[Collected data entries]
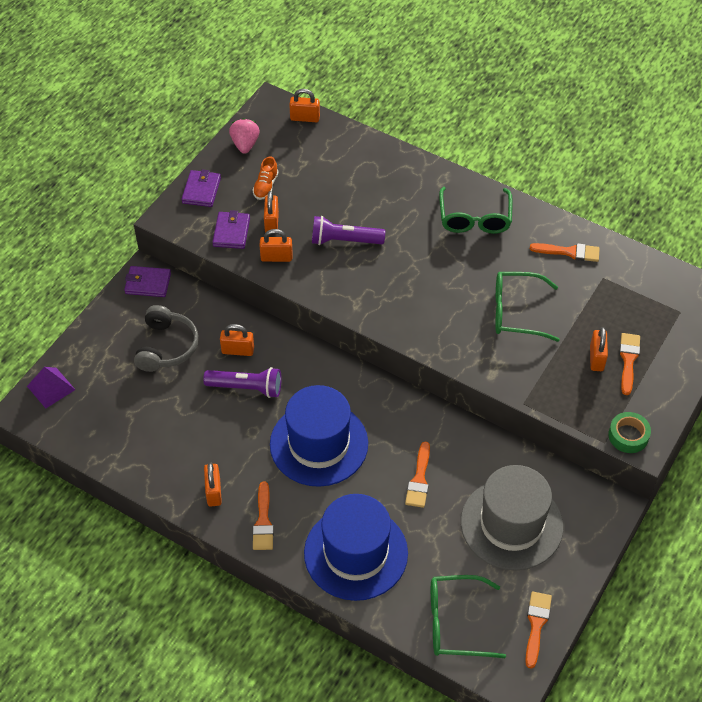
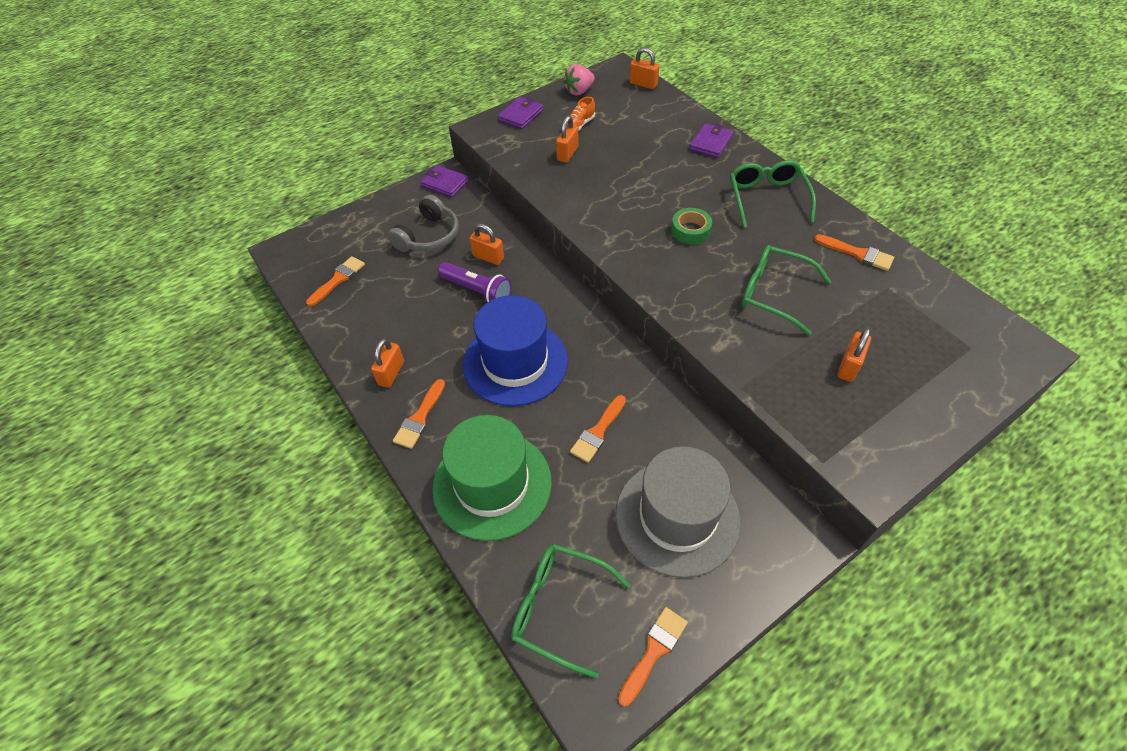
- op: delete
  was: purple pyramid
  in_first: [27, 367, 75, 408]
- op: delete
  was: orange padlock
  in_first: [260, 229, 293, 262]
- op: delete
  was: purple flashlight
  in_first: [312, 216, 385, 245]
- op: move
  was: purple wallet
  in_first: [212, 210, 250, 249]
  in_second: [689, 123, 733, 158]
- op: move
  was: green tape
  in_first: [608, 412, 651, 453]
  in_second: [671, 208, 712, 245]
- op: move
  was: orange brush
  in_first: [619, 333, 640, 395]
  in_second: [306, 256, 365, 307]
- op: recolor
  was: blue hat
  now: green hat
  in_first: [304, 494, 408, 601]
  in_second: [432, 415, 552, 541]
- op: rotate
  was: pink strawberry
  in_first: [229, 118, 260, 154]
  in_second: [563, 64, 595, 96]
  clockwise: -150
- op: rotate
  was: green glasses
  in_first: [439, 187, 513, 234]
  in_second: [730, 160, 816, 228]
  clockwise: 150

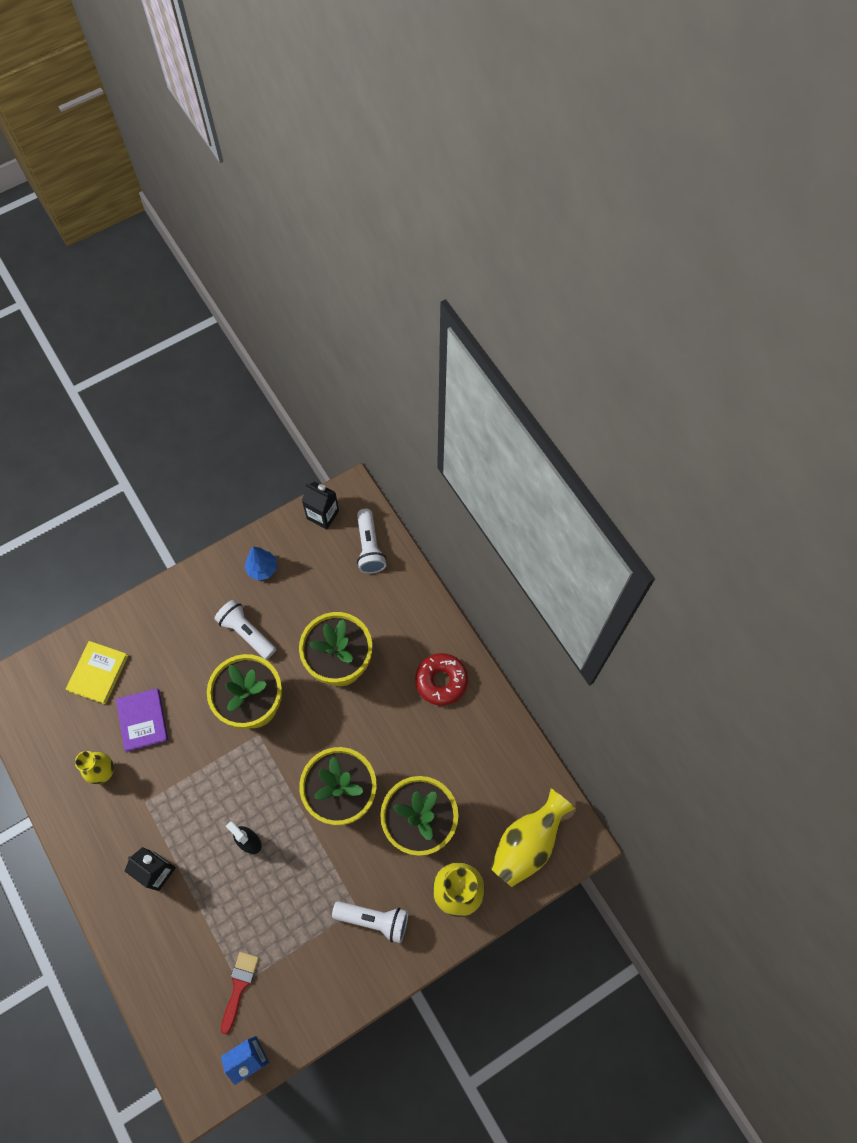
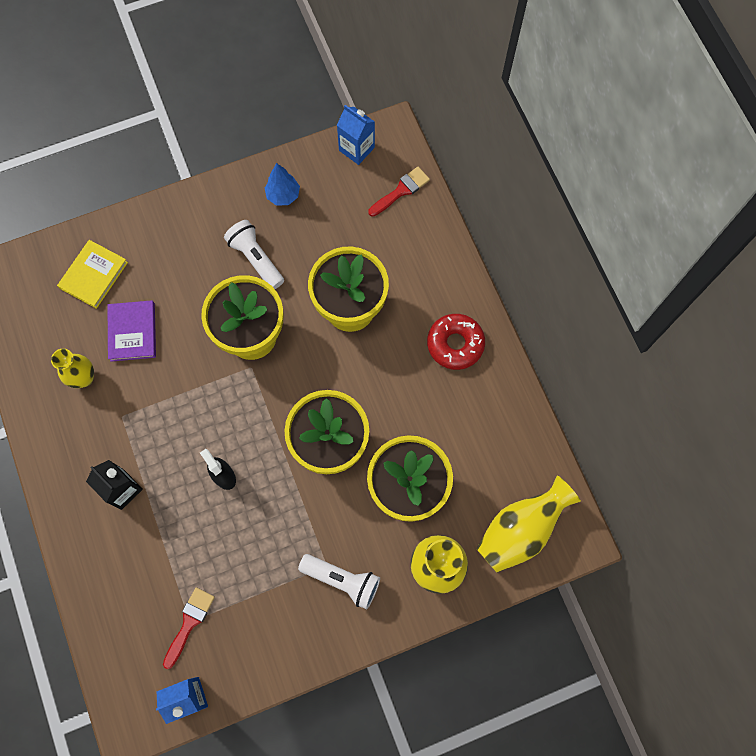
- op: replace
  was: white flashlight
  now: red brush
  in_first: [357, 509, 386, 574]
  in_second: [368, 167, 430, 216]
- op: recolor
  was: black carton
  now: blue carton
  in_first: [302, 482, 339, 529]
  in_second: [337, 105, 375, 165]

(Required work)
Take the line that contains "was: blue hat" as the first and the last line of the records as the end, and please quote those lines exactly, pictures omitted.

(Response area)
  was: blue hat
  now: green hat
  in_first: [304, 494, 408, 601]
  in_second: [432, 415, 552, 541]
- op: rotate
  was: pink strawberry
  in_first: [229, 118, 260, 154]
  in_second: [563, 64, 595, 96]
  clockwise: -150
- op: rotate
  was: green glasses
  in_first: [439, 187, 513, 234]
  in_second: [730, 160, 816, 228]
  clockwise: 150

- op: replace
  was: white flashlight
  now: red brush
  in_first: [357, 509, 386, 574]
  in_second: [368, 167, 430, 216]
- op: recolor
  was: black carton
  now: blue carton
  in_first: [302, 482, 339, 529]
  in_second: [337, 105, 375, 165]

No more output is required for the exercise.